WHAT IS BEING ASKED: How many separate lines of the data contain "ellipse"? Give the count and nothing else.

[Collection entries]
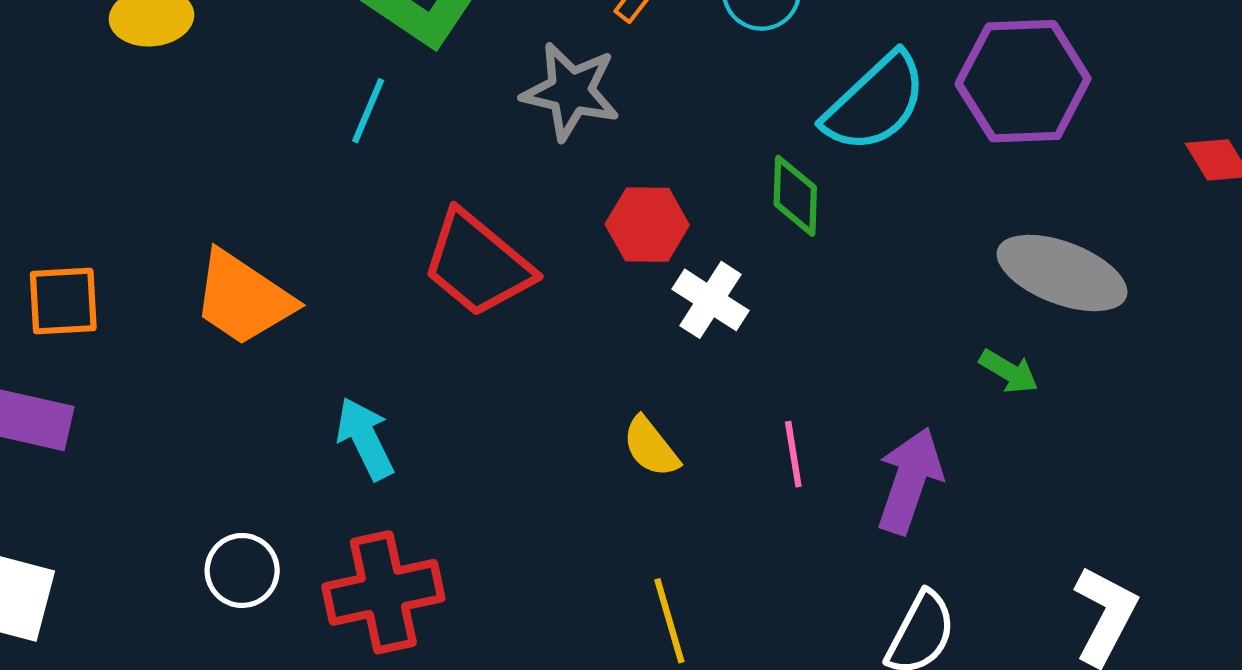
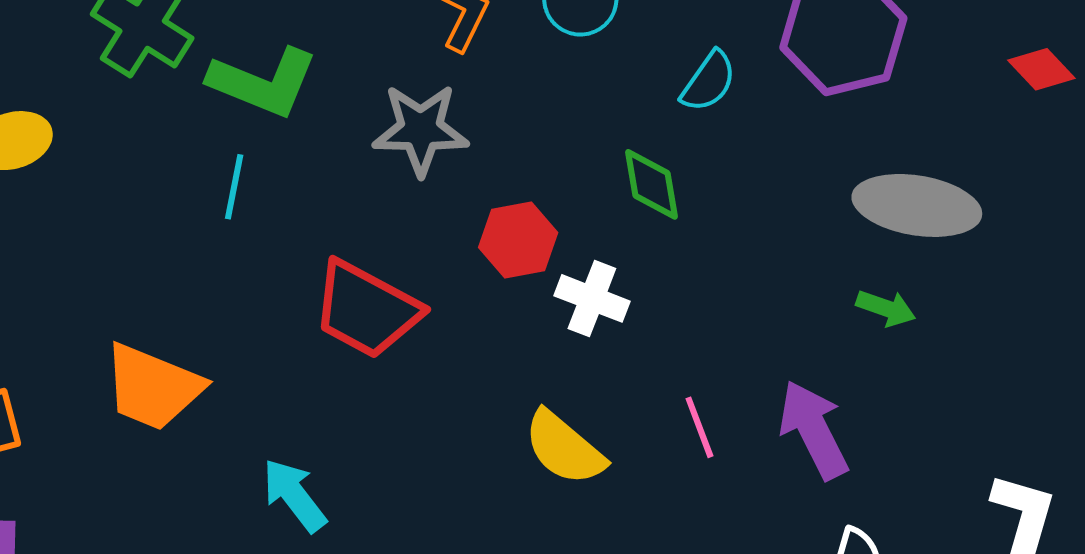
cyan semicircle: (875, 103) -> (709, 81), size x0.6
yellow semicircle: (651, 447) -> (564, 448), size x1.4
purple arrow: (910, 481) -> (814, 430), turned -34

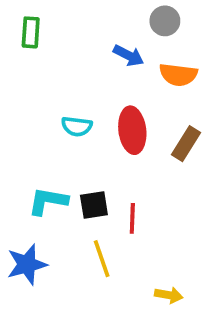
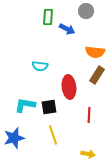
green rectangle: (31, 32) -> (48, 17), moved
orange semicircle: (178, 75) -> (95, 52), moved
red ellipse: (132, 130) -> (69, 87), moved
red line: (132, 218) -> (89, 115), moved

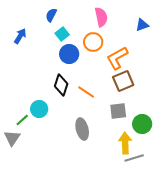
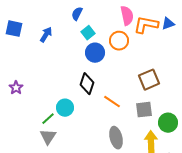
orange L-shape: (117, 58) -> (146, 25), moved, turned 40
orange line: (86, 92) -> (112, 102), moved
gray ellipse: (82, 129) -> (116, 138), moved
gray triangle: (12, 138) -> (48, 137), moved

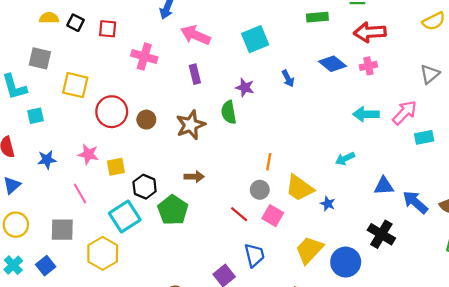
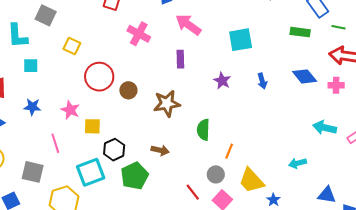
yellow square: (75, 85) -> (72, 46), size x0.7
green semicircle: (229, 112) -> (203, 130), moved

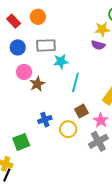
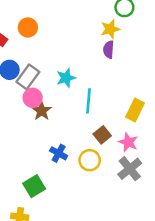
gray rectangle: (46, 45) -> (28, 77), moved, turned -42
purple semicircle: (98, 45) -> (109, 49), turned 88
pink circle: (24, 72) -> (33, 98), moved
blue cross: (45, 120) -> (59, 153), turned -32

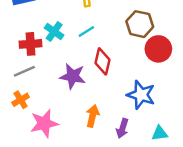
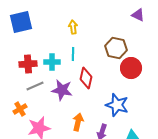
cyan cross: (54, 32) -> (52, 62), moved, turned -35
cyan line: (86, 32) -> (73, 54), turned -56
gray line: (24, 71) -> (35, 86), moved

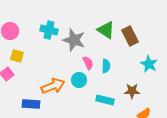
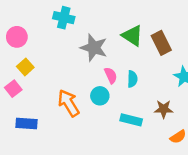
cyan cross: (49, 30) -> (64, 18), moved
yellow square: (17, 56) -> (25, 67), turned 32
orange arrow: (53, 86) -> (69, 103), turned -100
blue rectangle: (31, 104) -> (26, 123), moved

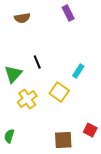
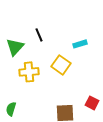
cyan rectangle: (78, 71) -> (80, 44), turned 40
yellow cross: (27, 99) -> (29, 72), turned 30

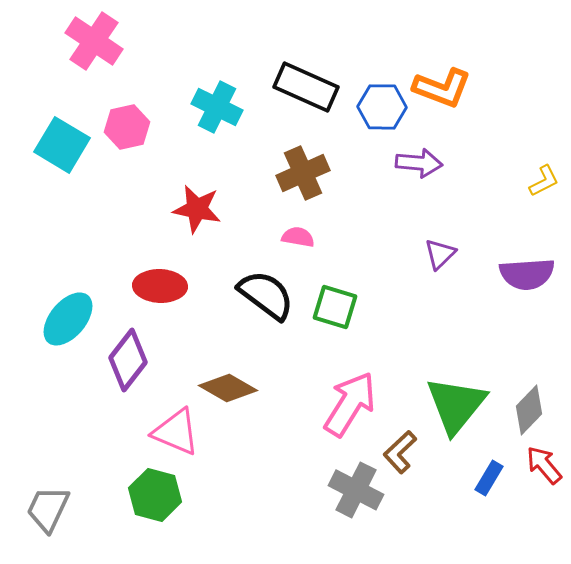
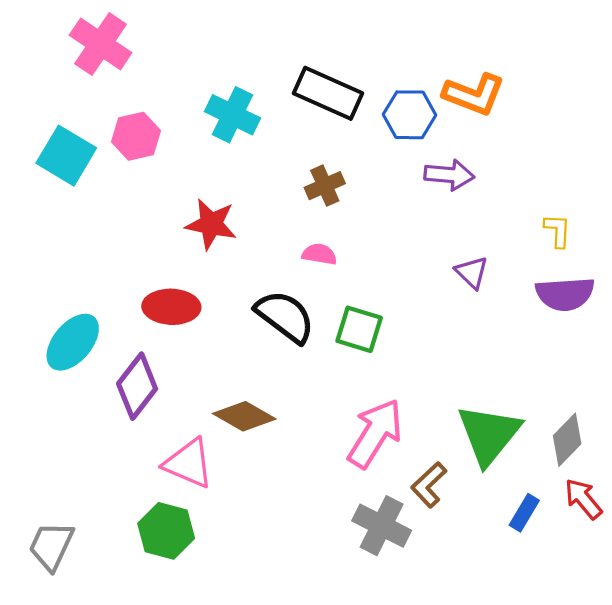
brown cross: (303, 173) -> (325, 186), size x0.7
yellow L-shape: (544, 181) -> (558, 231), moved, turned -60
purple triangle: (440, 254) -> (472, 272), turned -32

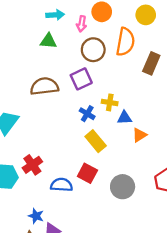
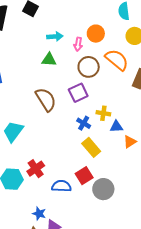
orange semicircle: (125, 42) -> (117, 60), turned -60
brown semicircle: (44, 86) -> (46, 99), turned 65
red square: (87, 173) -> (84, 176), turned 30
gray circle: (123, 187) -> (103, 189), moved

WRITTEN REPLY: 2